═════ MATERIAL FOR THIS EXERCISE
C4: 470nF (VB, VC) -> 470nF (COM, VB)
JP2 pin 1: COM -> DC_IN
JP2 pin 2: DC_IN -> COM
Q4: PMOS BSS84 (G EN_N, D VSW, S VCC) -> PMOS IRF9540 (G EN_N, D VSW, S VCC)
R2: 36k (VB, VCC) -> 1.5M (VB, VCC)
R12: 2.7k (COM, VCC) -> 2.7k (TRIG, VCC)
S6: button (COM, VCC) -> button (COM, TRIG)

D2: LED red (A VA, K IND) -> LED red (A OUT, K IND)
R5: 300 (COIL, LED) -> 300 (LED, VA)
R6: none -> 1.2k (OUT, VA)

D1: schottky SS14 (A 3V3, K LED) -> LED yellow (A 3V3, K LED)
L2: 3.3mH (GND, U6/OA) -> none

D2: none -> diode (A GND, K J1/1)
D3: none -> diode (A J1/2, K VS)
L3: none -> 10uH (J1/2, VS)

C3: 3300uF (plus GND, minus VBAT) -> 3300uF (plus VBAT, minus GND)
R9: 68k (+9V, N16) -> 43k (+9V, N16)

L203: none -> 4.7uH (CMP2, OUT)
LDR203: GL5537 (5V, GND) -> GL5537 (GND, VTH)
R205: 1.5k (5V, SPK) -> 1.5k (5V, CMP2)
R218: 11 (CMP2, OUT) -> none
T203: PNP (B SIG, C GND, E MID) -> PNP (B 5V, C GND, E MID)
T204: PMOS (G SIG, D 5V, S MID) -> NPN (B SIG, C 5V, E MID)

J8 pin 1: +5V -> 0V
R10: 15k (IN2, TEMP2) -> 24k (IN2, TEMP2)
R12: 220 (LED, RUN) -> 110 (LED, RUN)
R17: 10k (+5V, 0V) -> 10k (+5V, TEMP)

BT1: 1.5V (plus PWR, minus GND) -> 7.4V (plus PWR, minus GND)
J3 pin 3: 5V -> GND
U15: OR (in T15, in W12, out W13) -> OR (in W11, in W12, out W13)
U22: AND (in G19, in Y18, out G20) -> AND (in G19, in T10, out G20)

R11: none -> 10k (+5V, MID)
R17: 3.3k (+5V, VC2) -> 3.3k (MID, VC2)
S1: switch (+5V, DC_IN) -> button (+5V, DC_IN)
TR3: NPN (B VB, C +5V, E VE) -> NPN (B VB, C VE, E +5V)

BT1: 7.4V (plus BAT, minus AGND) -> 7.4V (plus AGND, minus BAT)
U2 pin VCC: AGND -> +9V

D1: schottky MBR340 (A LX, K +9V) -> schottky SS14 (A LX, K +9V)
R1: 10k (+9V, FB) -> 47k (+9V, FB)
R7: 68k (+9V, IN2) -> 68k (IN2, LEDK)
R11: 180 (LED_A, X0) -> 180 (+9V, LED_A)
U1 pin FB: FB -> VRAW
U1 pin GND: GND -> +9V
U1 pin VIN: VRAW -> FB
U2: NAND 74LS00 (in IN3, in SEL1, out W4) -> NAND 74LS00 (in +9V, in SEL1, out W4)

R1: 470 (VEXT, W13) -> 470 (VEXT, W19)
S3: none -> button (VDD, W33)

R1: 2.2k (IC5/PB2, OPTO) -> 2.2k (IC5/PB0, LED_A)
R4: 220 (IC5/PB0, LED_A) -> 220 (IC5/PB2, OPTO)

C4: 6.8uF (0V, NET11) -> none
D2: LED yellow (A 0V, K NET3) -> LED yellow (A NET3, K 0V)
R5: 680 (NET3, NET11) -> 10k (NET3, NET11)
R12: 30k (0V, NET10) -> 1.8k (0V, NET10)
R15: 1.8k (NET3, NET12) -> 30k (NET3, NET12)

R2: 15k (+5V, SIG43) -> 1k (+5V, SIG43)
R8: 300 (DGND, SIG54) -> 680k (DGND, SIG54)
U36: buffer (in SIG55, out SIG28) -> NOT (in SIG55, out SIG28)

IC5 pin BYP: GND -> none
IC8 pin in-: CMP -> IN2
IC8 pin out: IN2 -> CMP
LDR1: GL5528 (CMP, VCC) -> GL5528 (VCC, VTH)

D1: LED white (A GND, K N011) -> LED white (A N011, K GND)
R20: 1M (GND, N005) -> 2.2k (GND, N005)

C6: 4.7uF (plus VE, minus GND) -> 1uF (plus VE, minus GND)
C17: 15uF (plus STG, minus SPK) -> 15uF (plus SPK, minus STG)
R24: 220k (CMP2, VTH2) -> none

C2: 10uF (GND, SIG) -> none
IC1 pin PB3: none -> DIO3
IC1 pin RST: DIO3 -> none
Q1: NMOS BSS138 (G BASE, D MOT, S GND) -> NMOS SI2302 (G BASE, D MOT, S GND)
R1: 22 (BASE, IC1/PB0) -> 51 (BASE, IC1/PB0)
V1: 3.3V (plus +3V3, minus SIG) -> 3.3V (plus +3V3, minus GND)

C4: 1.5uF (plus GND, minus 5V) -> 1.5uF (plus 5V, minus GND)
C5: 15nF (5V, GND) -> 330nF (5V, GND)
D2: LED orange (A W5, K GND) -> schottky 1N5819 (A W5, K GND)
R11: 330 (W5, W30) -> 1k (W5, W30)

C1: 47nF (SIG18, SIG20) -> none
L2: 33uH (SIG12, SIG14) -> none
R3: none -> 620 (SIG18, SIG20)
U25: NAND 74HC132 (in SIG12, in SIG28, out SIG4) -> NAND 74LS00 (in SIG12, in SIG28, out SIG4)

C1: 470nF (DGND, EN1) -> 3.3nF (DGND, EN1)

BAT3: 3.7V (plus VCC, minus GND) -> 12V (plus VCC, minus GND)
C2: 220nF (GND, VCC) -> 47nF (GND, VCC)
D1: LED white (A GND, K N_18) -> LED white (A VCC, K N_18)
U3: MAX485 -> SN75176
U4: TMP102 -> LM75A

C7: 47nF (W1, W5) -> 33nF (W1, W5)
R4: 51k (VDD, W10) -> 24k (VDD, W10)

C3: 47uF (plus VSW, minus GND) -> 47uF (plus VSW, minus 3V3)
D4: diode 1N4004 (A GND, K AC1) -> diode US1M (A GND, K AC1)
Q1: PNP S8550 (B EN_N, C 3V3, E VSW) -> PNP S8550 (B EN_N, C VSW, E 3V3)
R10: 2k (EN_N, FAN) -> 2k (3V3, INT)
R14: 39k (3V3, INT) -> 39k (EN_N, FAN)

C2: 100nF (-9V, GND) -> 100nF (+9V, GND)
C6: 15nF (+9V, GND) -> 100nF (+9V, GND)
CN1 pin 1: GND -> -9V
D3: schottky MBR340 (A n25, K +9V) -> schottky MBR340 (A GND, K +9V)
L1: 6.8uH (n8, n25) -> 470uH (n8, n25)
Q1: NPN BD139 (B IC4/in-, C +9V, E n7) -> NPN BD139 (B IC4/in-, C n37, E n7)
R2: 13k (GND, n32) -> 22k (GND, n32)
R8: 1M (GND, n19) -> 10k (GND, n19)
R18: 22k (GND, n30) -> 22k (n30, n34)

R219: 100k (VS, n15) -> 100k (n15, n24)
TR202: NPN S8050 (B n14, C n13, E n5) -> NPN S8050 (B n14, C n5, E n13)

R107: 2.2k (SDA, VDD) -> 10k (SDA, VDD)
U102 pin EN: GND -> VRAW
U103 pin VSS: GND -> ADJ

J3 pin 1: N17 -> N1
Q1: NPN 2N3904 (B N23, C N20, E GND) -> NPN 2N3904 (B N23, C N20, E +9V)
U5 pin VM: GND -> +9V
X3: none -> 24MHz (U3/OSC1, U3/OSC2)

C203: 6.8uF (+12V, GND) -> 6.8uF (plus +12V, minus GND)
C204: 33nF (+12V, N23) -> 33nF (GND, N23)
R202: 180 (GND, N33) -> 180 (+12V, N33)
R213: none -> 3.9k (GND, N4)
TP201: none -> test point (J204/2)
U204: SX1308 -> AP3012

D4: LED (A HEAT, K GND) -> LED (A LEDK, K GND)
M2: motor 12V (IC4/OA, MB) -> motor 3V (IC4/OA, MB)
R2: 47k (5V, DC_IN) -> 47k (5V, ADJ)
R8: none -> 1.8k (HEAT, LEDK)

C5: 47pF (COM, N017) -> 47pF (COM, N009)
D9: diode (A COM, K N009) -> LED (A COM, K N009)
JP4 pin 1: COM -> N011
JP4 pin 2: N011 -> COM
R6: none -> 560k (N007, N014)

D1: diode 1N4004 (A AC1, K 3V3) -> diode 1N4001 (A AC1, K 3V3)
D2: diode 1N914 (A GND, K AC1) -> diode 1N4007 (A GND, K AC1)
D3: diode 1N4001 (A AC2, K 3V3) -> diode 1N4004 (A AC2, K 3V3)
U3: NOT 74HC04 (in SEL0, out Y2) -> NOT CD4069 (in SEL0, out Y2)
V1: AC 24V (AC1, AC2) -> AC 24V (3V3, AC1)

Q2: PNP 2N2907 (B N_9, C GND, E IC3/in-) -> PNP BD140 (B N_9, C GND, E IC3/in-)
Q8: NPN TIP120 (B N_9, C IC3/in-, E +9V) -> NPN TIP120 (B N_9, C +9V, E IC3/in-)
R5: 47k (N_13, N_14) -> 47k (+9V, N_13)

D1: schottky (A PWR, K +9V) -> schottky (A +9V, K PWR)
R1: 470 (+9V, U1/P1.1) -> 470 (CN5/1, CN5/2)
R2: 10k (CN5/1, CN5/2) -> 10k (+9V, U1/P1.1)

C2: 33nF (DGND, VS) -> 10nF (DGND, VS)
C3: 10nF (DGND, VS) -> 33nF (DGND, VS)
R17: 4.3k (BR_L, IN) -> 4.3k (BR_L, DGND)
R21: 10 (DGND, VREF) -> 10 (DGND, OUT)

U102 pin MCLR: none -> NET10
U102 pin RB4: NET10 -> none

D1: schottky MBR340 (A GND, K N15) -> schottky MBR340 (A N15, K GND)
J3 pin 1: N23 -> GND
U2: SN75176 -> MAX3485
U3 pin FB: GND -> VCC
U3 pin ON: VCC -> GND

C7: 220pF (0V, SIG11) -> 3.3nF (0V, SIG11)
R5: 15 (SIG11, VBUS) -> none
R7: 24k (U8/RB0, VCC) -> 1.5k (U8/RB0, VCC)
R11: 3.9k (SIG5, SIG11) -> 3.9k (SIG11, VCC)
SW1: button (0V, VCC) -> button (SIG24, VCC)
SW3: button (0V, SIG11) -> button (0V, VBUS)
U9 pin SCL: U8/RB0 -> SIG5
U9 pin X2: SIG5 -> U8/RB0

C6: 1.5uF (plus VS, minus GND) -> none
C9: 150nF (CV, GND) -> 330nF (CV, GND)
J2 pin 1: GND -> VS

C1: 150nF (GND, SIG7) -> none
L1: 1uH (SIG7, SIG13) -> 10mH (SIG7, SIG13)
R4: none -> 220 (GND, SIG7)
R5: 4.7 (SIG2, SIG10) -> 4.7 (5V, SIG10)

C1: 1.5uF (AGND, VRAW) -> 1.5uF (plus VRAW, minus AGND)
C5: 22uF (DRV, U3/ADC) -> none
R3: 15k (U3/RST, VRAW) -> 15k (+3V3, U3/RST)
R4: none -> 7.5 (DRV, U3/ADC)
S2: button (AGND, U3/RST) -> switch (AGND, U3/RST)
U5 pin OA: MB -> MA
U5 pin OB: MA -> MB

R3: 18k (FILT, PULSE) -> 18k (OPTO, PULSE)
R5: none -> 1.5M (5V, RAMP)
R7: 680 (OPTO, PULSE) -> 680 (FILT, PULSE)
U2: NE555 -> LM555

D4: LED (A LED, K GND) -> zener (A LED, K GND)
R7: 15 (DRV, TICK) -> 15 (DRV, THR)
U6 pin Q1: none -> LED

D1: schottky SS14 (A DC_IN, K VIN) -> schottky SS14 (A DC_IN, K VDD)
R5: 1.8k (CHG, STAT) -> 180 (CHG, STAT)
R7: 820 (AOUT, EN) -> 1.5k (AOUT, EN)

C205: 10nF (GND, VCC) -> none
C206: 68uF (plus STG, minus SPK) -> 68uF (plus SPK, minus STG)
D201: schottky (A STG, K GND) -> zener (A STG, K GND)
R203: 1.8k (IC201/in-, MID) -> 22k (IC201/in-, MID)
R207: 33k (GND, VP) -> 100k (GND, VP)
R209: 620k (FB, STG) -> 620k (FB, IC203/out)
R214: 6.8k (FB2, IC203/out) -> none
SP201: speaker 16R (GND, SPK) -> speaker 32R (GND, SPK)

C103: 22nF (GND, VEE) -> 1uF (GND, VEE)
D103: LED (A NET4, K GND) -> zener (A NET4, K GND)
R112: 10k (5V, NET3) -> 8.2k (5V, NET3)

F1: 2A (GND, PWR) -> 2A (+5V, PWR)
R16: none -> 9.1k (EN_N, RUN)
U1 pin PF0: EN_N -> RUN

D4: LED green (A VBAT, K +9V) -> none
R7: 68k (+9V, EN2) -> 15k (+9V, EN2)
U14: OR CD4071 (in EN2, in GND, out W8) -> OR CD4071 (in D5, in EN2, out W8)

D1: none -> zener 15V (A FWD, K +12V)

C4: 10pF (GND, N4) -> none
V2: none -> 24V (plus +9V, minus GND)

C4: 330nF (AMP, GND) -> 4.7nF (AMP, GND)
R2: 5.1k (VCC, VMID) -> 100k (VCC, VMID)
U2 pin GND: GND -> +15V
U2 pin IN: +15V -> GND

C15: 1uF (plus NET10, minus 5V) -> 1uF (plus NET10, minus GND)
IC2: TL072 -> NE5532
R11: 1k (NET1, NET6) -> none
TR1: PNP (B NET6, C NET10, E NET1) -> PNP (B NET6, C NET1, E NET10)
══════════
**EXERCISE:** Look above for the line holding "U102 pin RB4: NET10 -> none" and the line holding "C103: 22nF (GND, VEE) -> 1uF (GND, VEE)". Retype both, and every line between them, word for word and nothing else.

**EXERCISE SOLUTION:**
U102 pin RB4: NET10 -> none

D1: schottky MBR340 (A GND, K N15) -> schottky MBR340 (A N15, K GND)
J3 pin 1: N23 -> GND
U2: SN75176 -> MAX3485
U3 pin FB: GND -> VCC
U3 pin ON: VCC -> GND

C7: 220pF (0V, SIG11) -> 3.3nF (0V, SIG11)
R5: 15 (SIG11, VBUS) -> none
R7: 24k (U8/RB0, VCC) -> 1.5k (U8/RB0, VCC)
R11: 3.9k (SIG5, SIG11) -> 3.9k (SIG11, VCC)
SW1: button (0V, VCC) -> button (SIG24, VCC)
SW3: button (0V, SIG11) -> button (0V, VBUS)
U9 pin SCL: U8/RB0 -> SIG5
U9 pin X2: SIG5 -> U8/RB0

C6: 1.5uF (plus VS, minus GND) -> none
C9: 150nF (CV, GND) -> 330nF (CV, GND)
J2 pin 1: GND -> VS

C1: 150nF (GND, SIG7) -> none
L1: 1uH (SIG7, SIG13) -> 10mH (SIG7, SIG13)
R4: none -> 220 (GND, SIG7)
R5: 4.7 (SIG2, SIG10) -> 4.7 (5V, SIG10)

C1: 1.5uF (AGND, VRAW) -> 1.5uF (plus VRAW, minus AGND)
C5: 22uF (DRV, U3/ADC) -> none
R3: 15k (U3/RST, VRAW) -> 15k (+3V3, U3/RST)
R4: none -> 7.5 (DRV, U3/ADC)
S2: button (AGND, U3/RST) -> switch (AGND, U3/RST)
U5 pin OA: MB -> MA
U5 pin OB: MA -> MB

R3: 18k (FILT, PULSE) -> 18k (OPTO, PULSE)
R5: none -> 1.5M (5V, RAMP)
R7: 680 (OPTO, PULSE) -> 680 (FILT, PULSE)
U2: NE555 -> LM555

D4: LED (A LED, K GND) -> zener (A LED, K GND)
R7: 15 (DRV, TICK) -> 15 (DRV, THR)
U6 pin Q1: none -> LED

D1: schottky SS14 (A DC_IN, K VIN) -> schottky SS14 (A DC_IN, K VDD)
R5: 1.8k (CHG, STAT) -> 180 (CHG, STAT)
R7: 820 (AOUT, EN) -> 1.5k (AOUT, EN)

C205: 10nF (GND, VCC) -> none
C206: 68uF (plus STG, minus SPK) -> 68uF (plus SPK, minus STG)
D201: schottky (A STG, K GND) -> zener (A STG, K GND)
R203: 1.8k (IC201/in-, MID) -> 22k (IC201/in-, MID)
R207: 33k (GND, VP) -> 100k (GND, VP)
R209: 620k (FB, STG) -> 620k (FB, IC203/out)
R214: 6.8k (FB2, IC203/out) -> none
SP201: speaker 16R (GND, SPK) -> speaker 32R (GND, SPK)

C103: 22nF (GND, VEE) -> 1uF (GND, VEE)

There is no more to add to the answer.